◆ What to work on ◆
Only the lines from the line containing "OLED1: SSD1306 -> SH1106" to the end of the material belong in the copy; set them down exactly, without pictures.

◆ Data extract ◆
===============

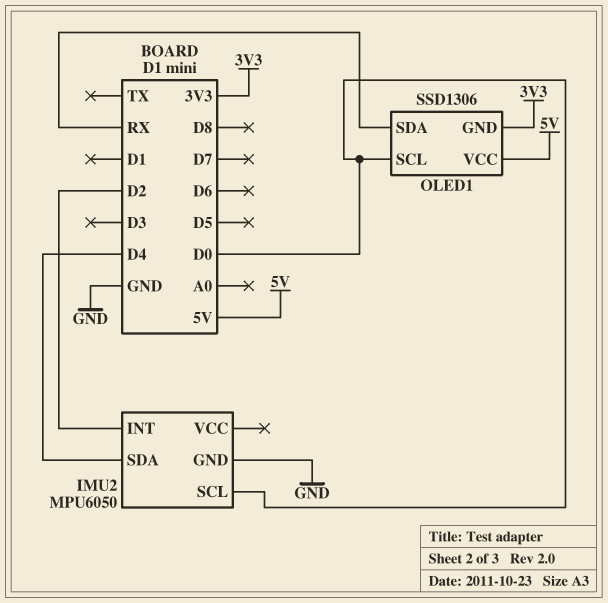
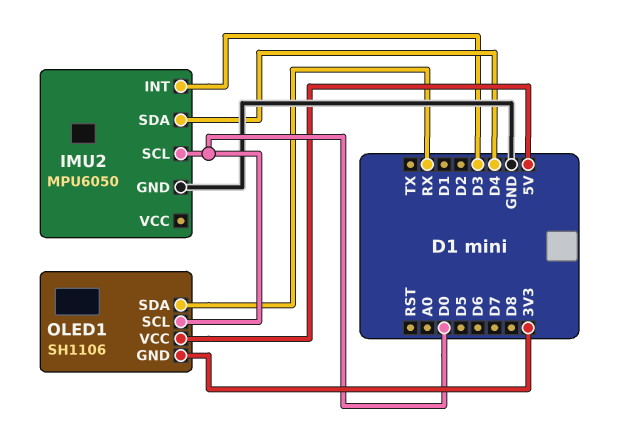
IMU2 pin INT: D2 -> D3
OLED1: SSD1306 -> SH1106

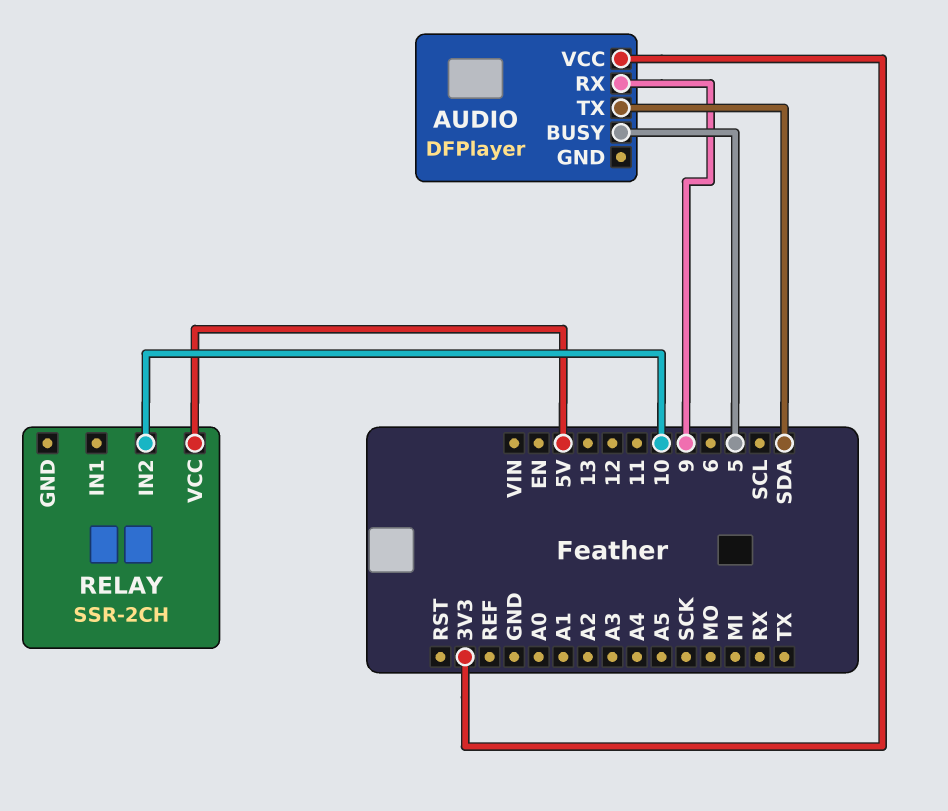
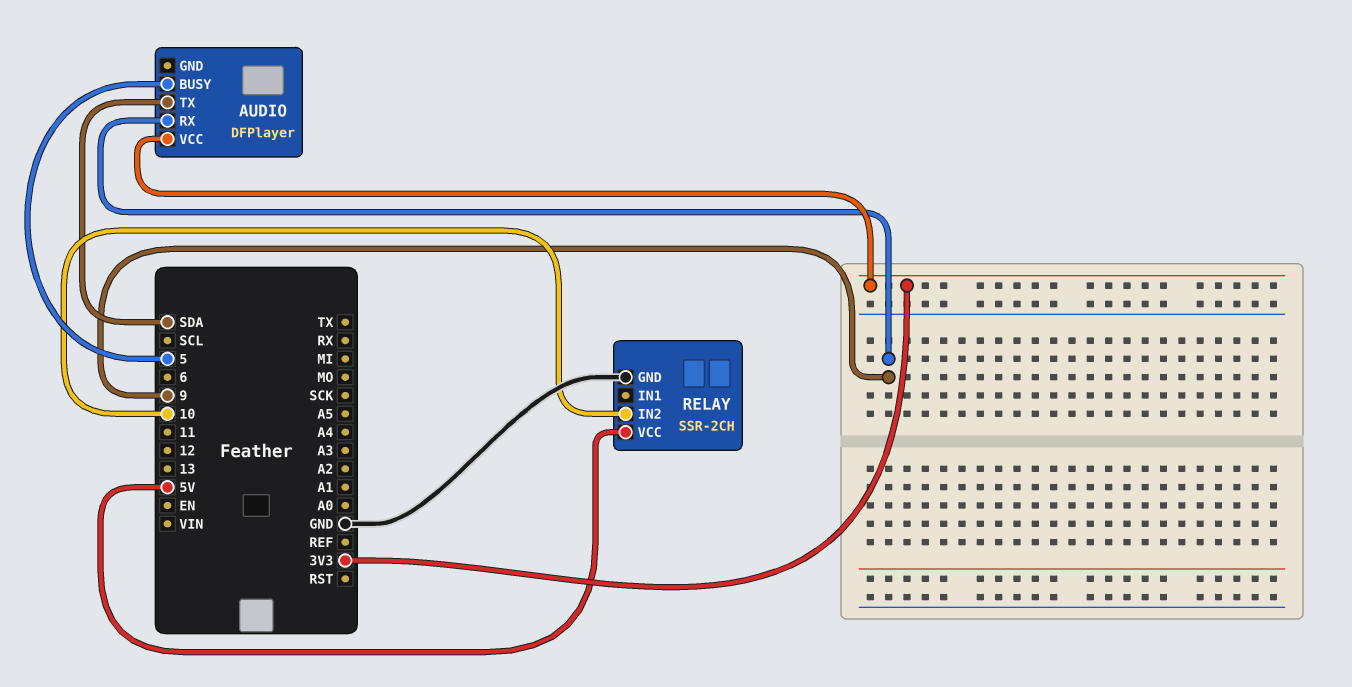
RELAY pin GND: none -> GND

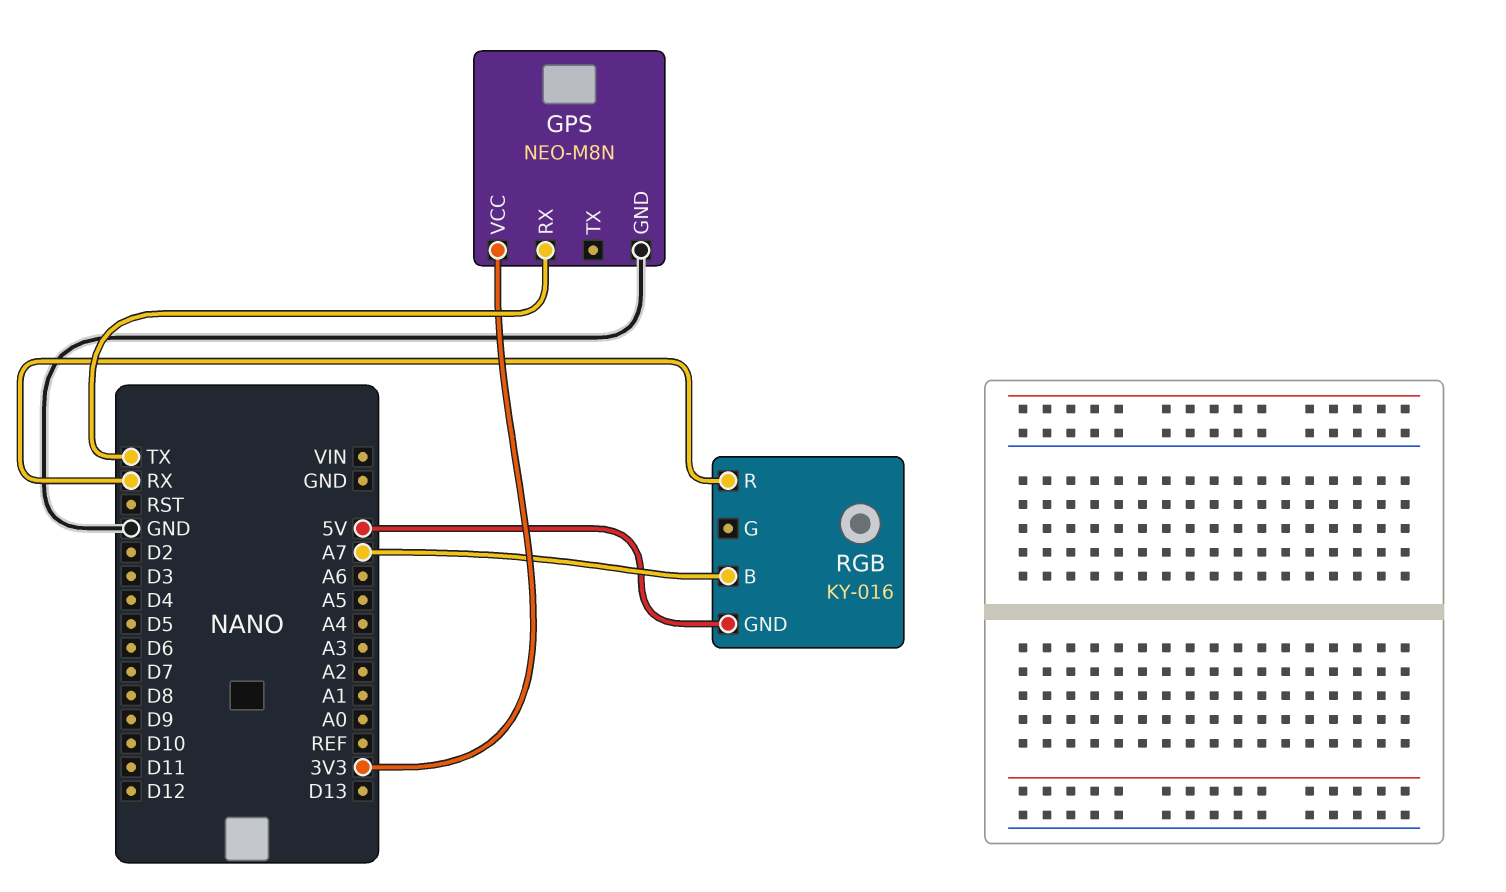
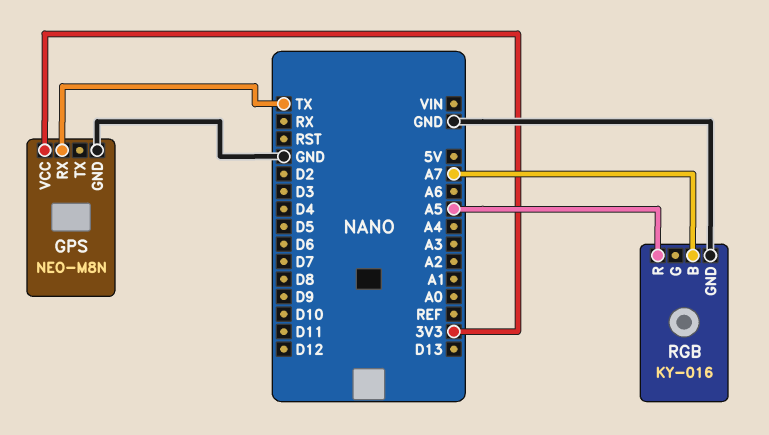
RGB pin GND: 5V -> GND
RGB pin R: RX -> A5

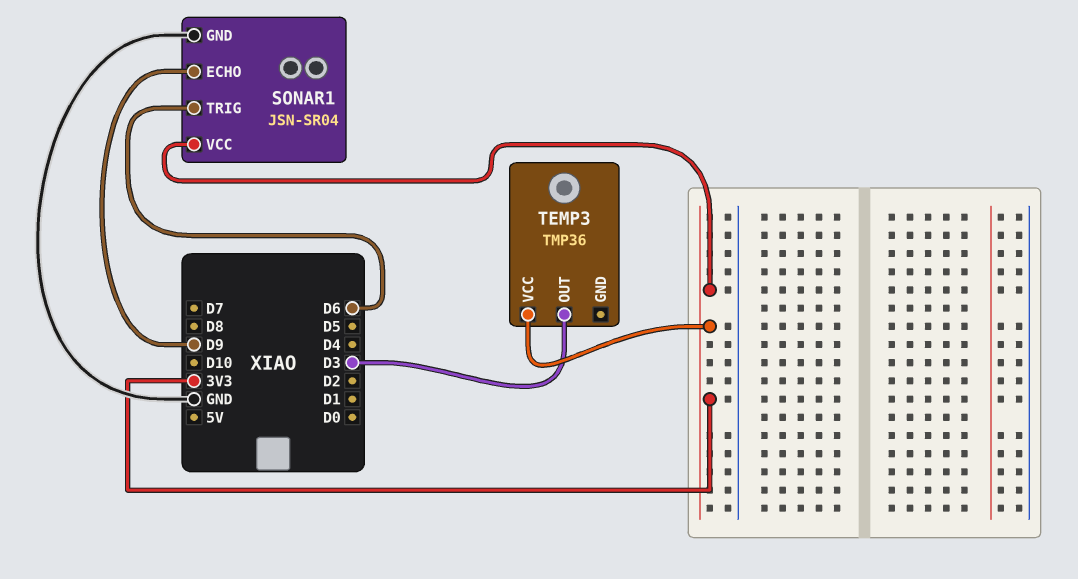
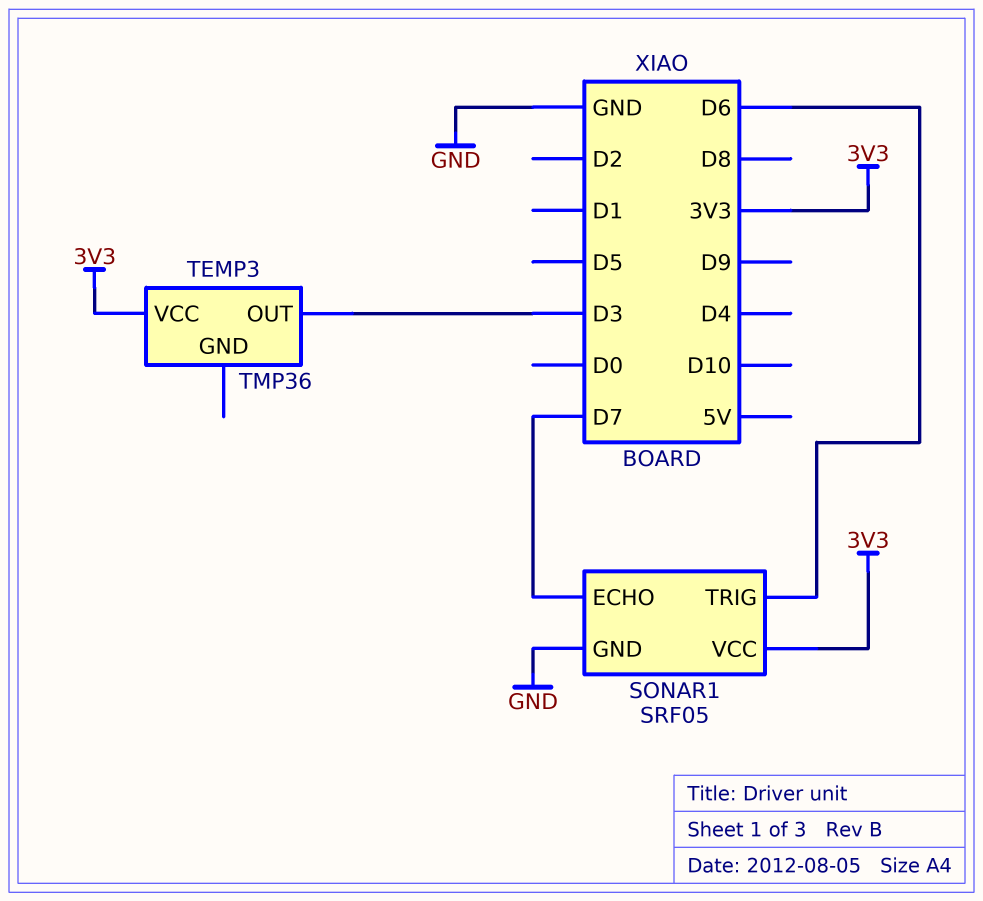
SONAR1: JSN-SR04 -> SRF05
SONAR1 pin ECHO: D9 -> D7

===============

◆ Reply to the task ◆
OLED1: SSD1306 -> SH1106

RELAY pin GND: none -> GND

RGB pin GND: 5V -> GND
RGB pin R: RX -> A5

SONAR1: JSN-SR04 -> SRF05
SONAR1 pin ECHO: D9 -> D7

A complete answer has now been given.